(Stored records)
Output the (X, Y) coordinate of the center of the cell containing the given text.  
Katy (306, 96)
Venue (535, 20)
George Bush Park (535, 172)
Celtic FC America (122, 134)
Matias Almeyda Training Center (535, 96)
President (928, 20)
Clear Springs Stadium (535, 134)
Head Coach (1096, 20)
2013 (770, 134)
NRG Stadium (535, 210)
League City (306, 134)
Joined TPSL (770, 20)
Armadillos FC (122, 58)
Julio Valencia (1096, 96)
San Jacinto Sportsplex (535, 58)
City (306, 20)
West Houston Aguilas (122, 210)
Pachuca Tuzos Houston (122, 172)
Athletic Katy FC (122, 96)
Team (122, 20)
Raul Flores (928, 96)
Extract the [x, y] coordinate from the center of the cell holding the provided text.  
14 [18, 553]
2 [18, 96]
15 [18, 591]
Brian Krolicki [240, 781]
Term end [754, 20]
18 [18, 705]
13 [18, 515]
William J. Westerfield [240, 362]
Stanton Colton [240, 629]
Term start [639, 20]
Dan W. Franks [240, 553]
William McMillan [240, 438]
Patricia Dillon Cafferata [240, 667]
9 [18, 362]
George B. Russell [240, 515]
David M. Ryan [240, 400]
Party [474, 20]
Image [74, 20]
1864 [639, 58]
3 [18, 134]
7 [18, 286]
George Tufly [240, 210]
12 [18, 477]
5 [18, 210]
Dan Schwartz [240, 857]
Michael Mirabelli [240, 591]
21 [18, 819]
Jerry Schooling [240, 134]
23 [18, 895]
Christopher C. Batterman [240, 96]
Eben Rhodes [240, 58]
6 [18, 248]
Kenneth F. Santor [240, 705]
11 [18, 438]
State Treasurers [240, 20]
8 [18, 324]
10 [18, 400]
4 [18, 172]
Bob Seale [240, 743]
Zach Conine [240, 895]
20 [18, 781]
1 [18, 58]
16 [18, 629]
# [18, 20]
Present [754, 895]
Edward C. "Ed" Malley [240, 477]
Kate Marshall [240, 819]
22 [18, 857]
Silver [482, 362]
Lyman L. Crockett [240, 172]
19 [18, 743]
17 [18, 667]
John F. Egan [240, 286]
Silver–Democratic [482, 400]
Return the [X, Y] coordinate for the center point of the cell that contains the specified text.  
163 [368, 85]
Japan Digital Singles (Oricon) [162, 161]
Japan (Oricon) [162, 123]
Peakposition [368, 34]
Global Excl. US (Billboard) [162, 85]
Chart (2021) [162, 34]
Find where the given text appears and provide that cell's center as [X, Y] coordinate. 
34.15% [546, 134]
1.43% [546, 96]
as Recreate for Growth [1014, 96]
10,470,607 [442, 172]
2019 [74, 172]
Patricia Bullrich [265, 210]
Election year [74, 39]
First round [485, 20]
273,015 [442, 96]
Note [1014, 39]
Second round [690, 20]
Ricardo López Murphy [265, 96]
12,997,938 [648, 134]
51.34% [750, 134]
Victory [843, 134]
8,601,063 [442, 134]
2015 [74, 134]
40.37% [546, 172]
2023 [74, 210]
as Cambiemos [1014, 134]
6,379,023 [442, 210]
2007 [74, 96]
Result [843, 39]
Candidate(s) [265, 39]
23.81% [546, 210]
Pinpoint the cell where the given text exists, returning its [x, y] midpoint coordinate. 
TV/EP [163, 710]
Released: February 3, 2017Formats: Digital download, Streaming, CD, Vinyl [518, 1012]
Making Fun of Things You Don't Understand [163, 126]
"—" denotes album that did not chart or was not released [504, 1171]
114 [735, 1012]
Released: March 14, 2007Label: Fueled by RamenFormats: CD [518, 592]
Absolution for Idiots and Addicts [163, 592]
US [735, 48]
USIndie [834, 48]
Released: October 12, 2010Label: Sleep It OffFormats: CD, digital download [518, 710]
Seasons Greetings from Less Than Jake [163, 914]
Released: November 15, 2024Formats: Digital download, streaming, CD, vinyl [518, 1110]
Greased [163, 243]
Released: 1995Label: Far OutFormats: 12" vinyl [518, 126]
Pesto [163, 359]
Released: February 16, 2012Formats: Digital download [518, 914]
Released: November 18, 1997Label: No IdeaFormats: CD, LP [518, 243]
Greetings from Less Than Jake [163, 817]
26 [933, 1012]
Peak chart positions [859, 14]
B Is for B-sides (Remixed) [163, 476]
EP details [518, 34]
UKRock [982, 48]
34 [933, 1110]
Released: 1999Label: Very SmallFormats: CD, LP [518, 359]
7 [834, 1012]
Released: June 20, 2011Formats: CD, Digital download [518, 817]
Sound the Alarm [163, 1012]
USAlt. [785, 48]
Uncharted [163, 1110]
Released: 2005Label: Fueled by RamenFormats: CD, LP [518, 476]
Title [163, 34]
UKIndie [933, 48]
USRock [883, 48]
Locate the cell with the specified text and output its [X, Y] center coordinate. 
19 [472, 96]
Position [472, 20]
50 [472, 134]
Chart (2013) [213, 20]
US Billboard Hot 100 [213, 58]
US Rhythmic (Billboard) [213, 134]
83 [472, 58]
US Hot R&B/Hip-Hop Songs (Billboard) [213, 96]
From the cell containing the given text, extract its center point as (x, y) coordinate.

**WRITTEN PROBLEM:**
Show every line from the items above that contains the string "round".

**FULL RESPONSE:**
First round [485, 20]
Second round [690, 20]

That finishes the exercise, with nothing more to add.